Source records:
☆ ☆ ☆

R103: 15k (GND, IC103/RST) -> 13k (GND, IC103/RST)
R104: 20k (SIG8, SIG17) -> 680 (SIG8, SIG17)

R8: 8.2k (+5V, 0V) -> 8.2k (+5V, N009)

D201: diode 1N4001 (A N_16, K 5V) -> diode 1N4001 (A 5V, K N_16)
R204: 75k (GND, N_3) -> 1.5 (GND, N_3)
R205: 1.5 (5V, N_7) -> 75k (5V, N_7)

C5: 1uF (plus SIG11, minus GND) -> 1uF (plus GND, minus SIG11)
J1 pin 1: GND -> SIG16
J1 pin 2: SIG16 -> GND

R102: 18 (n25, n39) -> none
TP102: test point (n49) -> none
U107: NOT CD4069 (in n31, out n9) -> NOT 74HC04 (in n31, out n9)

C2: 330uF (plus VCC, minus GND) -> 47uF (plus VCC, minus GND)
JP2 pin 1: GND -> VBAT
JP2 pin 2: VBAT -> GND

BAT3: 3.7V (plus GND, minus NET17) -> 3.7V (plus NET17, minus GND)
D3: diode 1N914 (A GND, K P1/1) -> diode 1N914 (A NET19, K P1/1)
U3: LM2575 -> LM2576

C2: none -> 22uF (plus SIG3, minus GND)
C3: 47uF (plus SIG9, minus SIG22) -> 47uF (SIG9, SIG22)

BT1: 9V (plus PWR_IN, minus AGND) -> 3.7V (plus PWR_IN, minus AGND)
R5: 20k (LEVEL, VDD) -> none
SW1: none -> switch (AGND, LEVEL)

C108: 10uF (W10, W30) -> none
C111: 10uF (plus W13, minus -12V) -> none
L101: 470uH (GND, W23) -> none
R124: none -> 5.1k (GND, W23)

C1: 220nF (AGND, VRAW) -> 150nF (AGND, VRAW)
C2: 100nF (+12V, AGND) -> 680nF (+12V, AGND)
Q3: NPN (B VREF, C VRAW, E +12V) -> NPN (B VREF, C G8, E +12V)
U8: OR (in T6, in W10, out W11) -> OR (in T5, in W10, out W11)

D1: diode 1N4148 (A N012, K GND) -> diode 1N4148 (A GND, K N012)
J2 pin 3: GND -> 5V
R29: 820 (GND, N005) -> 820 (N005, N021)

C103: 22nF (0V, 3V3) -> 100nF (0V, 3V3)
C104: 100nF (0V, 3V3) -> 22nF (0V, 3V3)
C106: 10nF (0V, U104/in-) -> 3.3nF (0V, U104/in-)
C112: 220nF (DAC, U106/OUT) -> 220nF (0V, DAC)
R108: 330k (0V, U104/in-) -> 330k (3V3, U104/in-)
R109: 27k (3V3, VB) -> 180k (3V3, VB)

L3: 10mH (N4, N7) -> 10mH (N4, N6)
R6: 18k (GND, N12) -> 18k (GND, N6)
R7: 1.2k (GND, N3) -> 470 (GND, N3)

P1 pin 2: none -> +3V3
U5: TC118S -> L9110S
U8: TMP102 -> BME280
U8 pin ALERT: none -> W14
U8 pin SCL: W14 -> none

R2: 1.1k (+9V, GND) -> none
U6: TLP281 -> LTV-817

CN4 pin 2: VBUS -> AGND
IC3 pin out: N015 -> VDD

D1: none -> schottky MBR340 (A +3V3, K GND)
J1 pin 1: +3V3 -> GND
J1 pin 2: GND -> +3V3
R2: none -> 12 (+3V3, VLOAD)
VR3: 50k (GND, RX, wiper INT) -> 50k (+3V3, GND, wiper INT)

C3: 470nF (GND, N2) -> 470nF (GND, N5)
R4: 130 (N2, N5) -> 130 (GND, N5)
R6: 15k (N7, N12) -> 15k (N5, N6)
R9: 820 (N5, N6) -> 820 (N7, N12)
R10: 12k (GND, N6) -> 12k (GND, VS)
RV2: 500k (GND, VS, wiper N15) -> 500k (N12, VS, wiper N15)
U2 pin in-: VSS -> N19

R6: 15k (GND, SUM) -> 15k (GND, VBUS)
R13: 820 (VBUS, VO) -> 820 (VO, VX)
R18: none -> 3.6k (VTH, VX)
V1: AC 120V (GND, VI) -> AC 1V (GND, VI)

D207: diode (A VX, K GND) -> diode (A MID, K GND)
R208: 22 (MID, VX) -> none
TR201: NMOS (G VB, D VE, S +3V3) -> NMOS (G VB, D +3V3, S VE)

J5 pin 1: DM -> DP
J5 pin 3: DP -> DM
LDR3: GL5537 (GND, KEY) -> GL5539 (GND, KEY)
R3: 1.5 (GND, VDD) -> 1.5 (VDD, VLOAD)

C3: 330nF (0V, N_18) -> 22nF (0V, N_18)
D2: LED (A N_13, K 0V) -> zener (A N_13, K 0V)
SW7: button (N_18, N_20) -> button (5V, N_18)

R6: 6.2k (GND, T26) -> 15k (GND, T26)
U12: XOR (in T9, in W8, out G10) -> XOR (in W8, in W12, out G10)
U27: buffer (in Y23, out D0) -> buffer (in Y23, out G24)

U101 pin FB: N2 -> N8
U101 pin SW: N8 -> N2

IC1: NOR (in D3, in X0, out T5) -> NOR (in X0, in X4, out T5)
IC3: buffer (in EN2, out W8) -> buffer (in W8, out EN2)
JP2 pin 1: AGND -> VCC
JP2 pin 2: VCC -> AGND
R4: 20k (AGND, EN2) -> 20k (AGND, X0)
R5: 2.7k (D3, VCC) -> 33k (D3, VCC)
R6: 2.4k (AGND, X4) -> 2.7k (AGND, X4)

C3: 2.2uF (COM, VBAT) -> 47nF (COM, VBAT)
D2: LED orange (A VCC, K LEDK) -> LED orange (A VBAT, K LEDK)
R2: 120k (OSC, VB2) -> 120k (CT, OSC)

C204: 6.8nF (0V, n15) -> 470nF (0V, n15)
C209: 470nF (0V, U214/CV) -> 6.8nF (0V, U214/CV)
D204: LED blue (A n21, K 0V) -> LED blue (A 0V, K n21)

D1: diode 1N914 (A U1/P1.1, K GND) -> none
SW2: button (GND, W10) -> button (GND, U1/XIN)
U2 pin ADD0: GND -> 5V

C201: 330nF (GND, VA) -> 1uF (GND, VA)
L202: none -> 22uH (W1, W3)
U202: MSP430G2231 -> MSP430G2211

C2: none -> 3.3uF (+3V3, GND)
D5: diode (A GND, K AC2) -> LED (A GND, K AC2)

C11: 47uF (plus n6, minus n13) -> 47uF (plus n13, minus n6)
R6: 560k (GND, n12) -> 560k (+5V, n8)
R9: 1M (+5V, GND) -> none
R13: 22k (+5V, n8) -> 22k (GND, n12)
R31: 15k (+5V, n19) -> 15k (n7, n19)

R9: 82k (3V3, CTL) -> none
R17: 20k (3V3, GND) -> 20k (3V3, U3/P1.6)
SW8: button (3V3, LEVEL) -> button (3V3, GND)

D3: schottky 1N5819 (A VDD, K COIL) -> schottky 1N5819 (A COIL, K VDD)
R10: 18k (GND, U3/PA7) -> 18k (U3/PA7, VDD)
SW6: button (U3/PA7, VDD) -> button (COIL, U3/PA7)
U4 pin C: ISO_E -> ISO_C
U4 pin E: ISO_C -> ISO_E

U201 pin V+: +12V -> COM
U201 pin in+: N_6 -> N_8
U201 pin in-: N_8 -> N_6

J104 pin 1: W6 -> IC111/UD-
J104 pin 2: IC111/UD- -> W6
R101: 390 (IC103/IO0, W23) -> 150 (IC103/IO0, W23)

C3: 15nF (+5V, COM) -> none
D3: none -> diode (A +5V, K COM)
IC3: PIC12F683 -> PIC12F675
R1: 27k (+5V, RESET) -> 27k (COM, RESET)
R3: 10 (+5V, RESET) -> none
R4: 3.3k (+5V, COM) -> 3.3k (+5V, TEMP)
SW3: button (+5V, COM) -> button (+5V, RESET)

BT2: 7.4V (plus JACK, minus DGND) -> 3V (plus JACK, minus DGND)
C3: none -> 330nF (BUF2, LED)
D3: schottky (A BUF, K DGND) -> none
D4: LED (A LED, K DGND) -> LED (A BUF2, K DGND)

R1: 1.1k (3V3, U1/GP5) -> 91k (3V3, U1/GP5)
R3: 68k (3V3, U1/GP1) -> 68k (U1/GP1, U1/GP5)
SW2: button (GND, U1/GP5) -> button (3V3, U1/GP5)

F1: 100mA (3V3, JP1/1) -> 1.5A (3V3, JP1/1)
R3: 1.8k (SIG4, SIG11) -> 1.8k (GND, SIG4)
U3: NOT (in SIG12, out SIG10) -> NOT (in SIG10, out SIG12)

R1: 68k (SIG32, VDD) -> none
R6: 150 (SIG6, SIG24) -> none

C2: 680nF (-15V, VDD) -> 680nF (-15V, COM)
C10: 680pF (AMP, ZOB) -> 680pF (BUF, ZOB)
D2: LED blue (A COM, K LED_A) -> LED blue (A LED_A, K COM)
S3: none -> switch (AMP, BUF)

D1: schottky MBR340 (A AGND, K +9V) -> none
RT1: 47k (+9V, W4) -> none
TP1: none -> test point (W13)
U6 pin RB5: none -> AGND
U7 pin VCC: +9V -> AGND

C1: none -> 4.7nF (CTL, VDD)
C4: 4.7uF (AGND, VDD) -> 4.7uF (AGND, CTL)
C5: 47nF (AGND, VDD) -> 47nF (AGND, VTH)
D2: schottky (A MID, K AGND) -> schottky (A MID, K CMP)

☆ ☆ ☆

» **Task to carry out**
Work out how many lines of the records contain the string "LEVEL". Nothing but the number should be written.

» **Response to the exercise**
3